Which lines of the data below contain the string "grace"? Return each one.

* [Exercise materials]:

▼

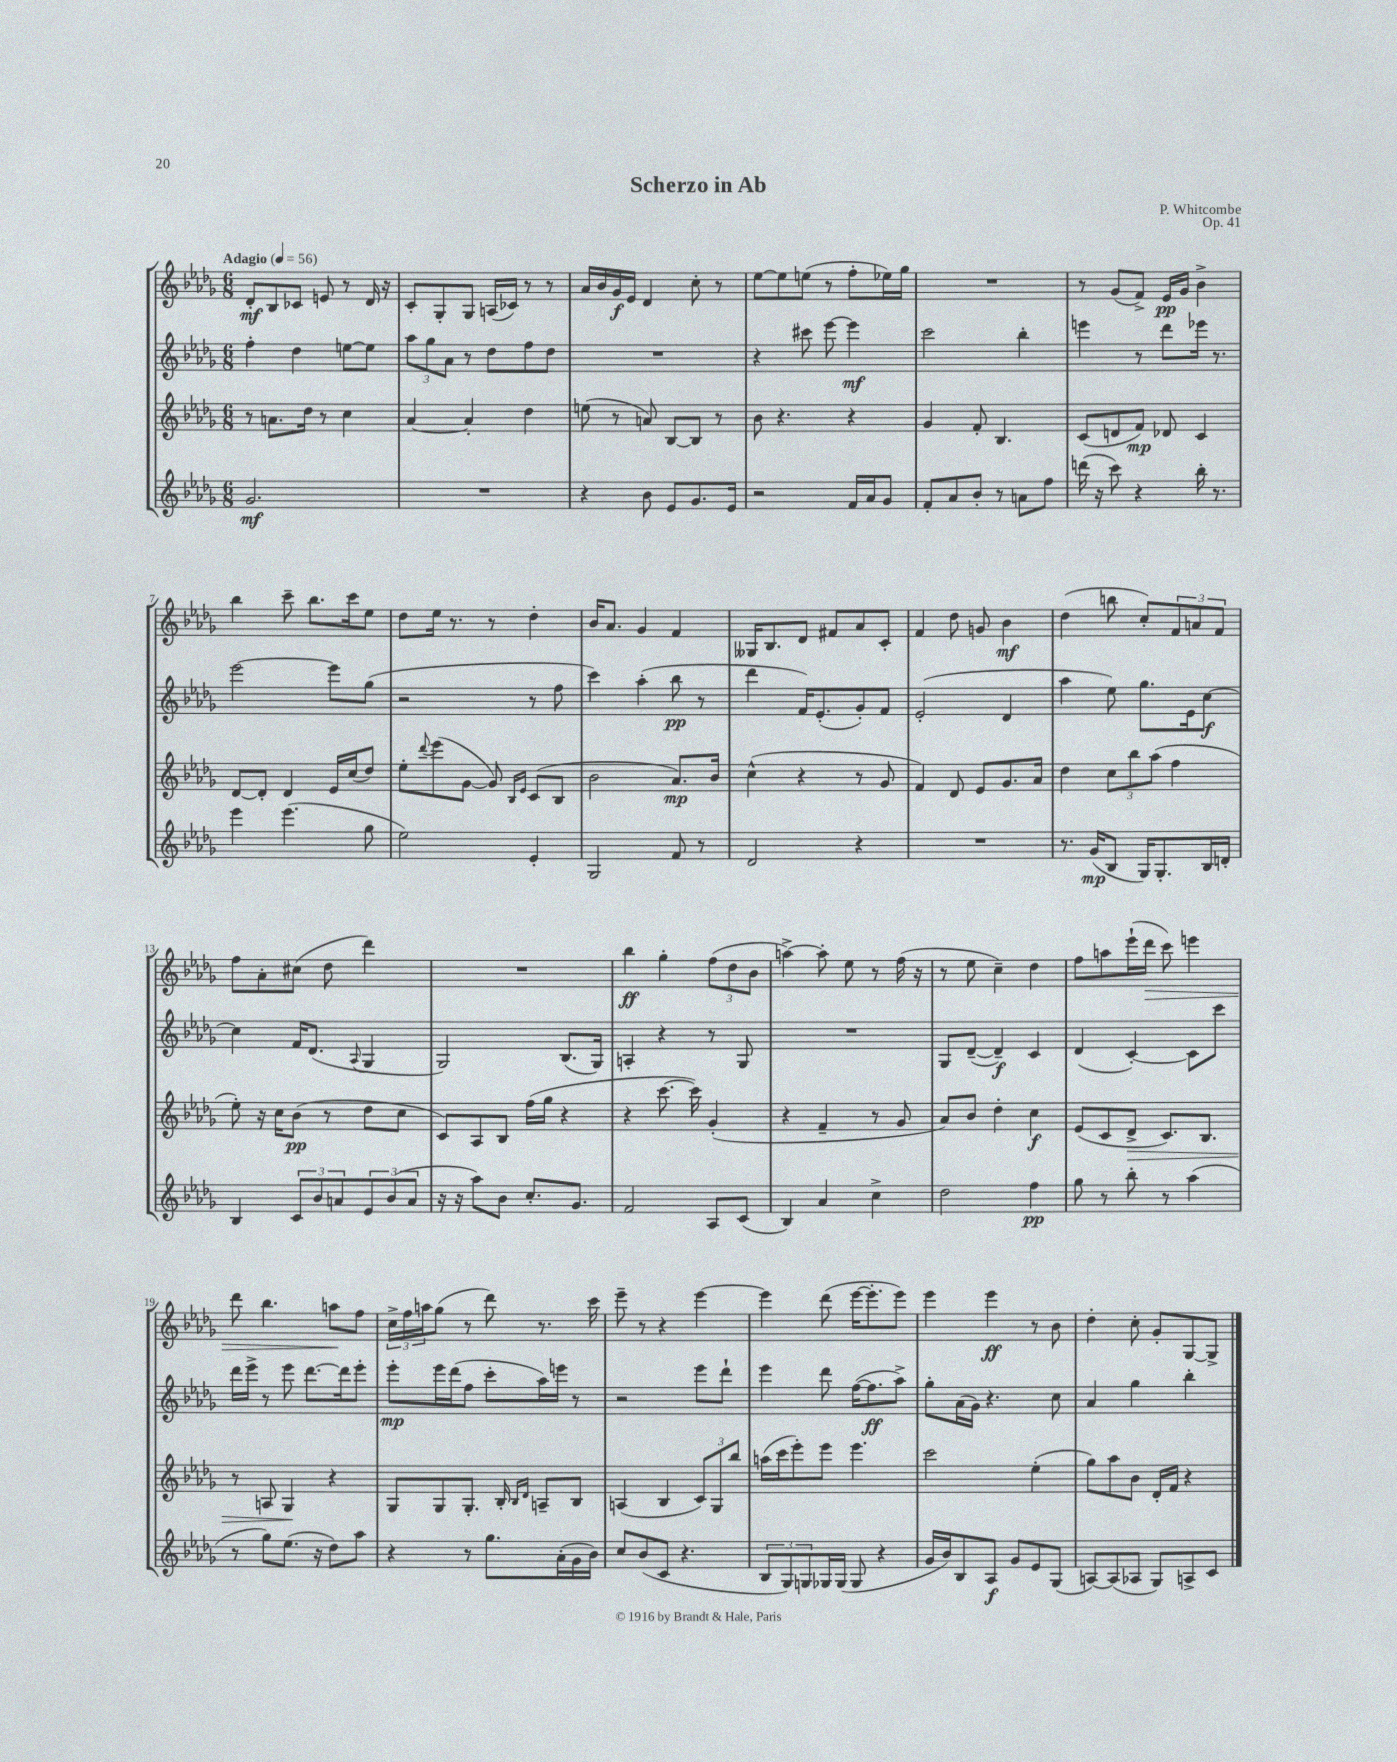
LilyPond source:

\header { title = "Scherzo in Ab" composer = "P. Whitcombe" opus = "Op. 41" }
<<
\new StaffGroup <<
\new Staff = "s0" {
    \clef treble \key des \major \numericTimeSignature \time 6/8 \tempo "Adagio" 4 = 56
    des'8-.\mf bes8 ces'8 e'8 r8 des'16 r16 |
    c'8-. ges8-. ges8 a16( ces'16) r8 r8 |
    aes'16 bes'16 ges'16\f ees'16 des'4 c''8-. r8 |
    ees''8~ ees''8 e''8( r8 f''8-. ees''16) ges''16 |
    R2. |
    r8 ges'8( f'8->) ees'16\pp ges'16 bes'4-> |
    bes''4 c'''8-- bes''8. c'''16 ees''8 |
    des''8 ees''16 r8. r8 des''4-. |
    bes'16 aes'8. ges'4 f'4 |
    geses16 bes8. des'8 fis'8 aes'8 c'8-. |
    f'4 des''8 g'8 bes'4\mf |
    des''4( b''8 c''8-.) \tuplet 3/2 { f'8 a'8 f'8 } |
    f''8 aes'8-. cis''8( des''8 des'''4) |
    R2. |
    bes''4\ff ges''4-. \tuplet 3/2 { f''8( des''8 bes'8 } |
    a''4~->) a''8-. ees''8 r8 f''16( r16 |
    r8 ees''8 c''4--) des''4 |
    f''8 a''8 ees'''16-!( des'''16\> c'''8) e'''4 |
    des'''8 bes''4. a''8\! f''8 |
    \tuplet 3/2 { c''16-> f''16 a''16 } ges''8( r8 des'''8) r8. c'''16 |
    ees'''8-- r8 r4 ees'''4~ |
    ees'''4 des'''8( ees'''16~ ees'''8.-. ees'''8) |
    ees'''4 ees'''4\ff r8 bes'8 |
    des''4-. c''8-. ges'8-. ges8~ ges8-> \bar "|." |
}
\new Staff = "s1" {
    \clef treble \key des \major \numericTimeSignature \time 6/8
    f''4-. des''4 e''8~ e''8 |
    \tuplet 3/2 { aes''8 ges''8 aes'8 } r8 des''8 f''8 des''8 |
    R2. |
    r4 cis'''8 ees'''8~ ees'''4\mf |
    c'''2 bes''4-. |
    e'''4 r8 des'''8 ees'''16 r8. |
    ees'''2~ ees'''8 ges''8( |
    r2 r8 f''8 |
    c'''4) aes''4-.( bes''8\pp r8 |
    des'''4 f'16) ees'8.-.( ges'8-.) f'8 |
    ees'2-.( des'4 |
    aes''4 ees''8) ges''8. ees'16 c''8~\f |
    c''4 f'16 des'8.( \appoggiatura { aes8 } ges4 |
    ges2) bes8.( ges16) |
    a4-. r4 r8 ges8 |
    R2. |
    ges8 des'8~--( des'4--\f) c'4 |
    des'4( c'4~-.) c'8 c'''8 |
    des'''16 ees'''16-> r8 ees'''8 des'''8.~ des'''16 ees'''8-. |
    ees'''8-.\mp ees'''16 des'''16( f''8 c'''8-. aes''16) e'''16 r8 |
    r2 ees'''8 des'''8-! |
    ees'''4 des'''8 f''16~( f''8.\ff aes''8->) |
    ges''8-. aes'16( ges'16) r4. c''8 |
    aes'4 ges''4 bes''4-. \bar "|." |
}
\new Staff = "s2" {
    \clef treble \key des \major \numericTimeSignature \time 6/8
    r8 a'8. des''16 r8 c''4 |
    aes'4~ aes'4-. des''4 |
    e''8( r8 a'8) bes8~ bes8 r8 |
    bes'8 r4. r4 |
    ges'4 f'8-. bes4. |
    c'8( d'8 f'8\mp) des'8 c'4 |
    des'8~ des'8-. des'4 ees'16 c''16( des''8) |
    ees''8-. \appoggiatura { des'''8 } ees'''8( ges'8~ ges'8) \grace { bes16 ees'16 } c'8( bes8 |
    bes'2 aes'8.\mp) bes'16 |
    c''4-^( r4 r8 ges'8 |
    f'4) des'8 ees'8 ges'8. aes'16 |
    des''4 \tuplet 3/2 { c''8 bes''8 aes''8( } f''4 |
    ees''8-.) r16 c''16 bes'8\pp( r8 des''8 c''8 |
    c'8) aes8 bes8 f''16( ges''16 r4 |
    r4 c'''8.~ c'''16) ges'4-.( |
    r4 f'4-- r8 ges'8 |
    aes'8) bes'8 des''4-. c''4\f |
    ees'8( c'8 des'8->\> c'8.) bes8. |
    r8 a8 ges4\! r4 |
    ges8 ges8 ges8.-. bes16-. \grace { bes16 des'16 } a8-- bes8 |
    a4( bes4 \tuplet 3/2 { c'8) ges8 bes''8 } |
    a''16( c'''16 ees'''8-.) ees'''8 ees'''4. |
    c'''2 ees''4-.( |
    ges''8) aes''8 bes'8 des'16-. f'16 r4 \bar "|." |
}
\new Staff = "s3" {
    \clef treble \key des \major \numericTimeSignature \time 6/8
    ges'2.\mf |
    R2. |
    r4 bes'8 ees'8 ges'8. ees'16 |
    r2 f'16 aes'16 ges'8 |
    f'8-. aes'8 bes'8-. r8 a'8 f''8 |
    d'''16( r16 c'''8) r4 bes''16-. r8. |
    ees'''4 ees'''4.( ges''8 |
    ees''2) ees'4-. |
    ges2 f'8 r8 |
    des'2 r4 |
    R2. |
    r8. ges'16\mp( bes8 ges16) ges8.-. bes16 d'16-. |
    bes4 \tuplet 3/2 { c'8 bes'8 a'8 } \tuplet 3/2 { ees'8 bes'8( a'8 } |
    r16 r16 aes''8) bes'8 c''8.-. ges'8. |
    f'2 aes8 c'8( |
    bes4) aes'4 c''4-> |
    des''2 f''4\pp |
    ges''8 r8 bes''8-. r8 aes''4( |
    r8 ges''8) ees''8.( r16 des''8) aes''8 |
    r4 r8 ges''8. aes'16-.( ges'16 bes'16) |
    c''8 bes'8( c'8 r4. |
    \tuplet 3/2 { bes8 ges8) g8 } ges16 ges16( ges8 r4 |
    ges'16 bes'16) bes8 aes8\f ges'8 ees'8 ges8( |
    a8~) a8( aes8 ges8) a8-> c'8 \bar "|." |
}
>>
>>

▲

* [Problem solution]:
    ees''8-. \appoggiatura { des'''8 } ees'''8( ges'8~ ges'8) \grace { bes16 ees'16 } c'8( bes8 |
    ges8 ges8 ges8.-. bes16-. \grace { bes16 des'16 } a8-- bes8 |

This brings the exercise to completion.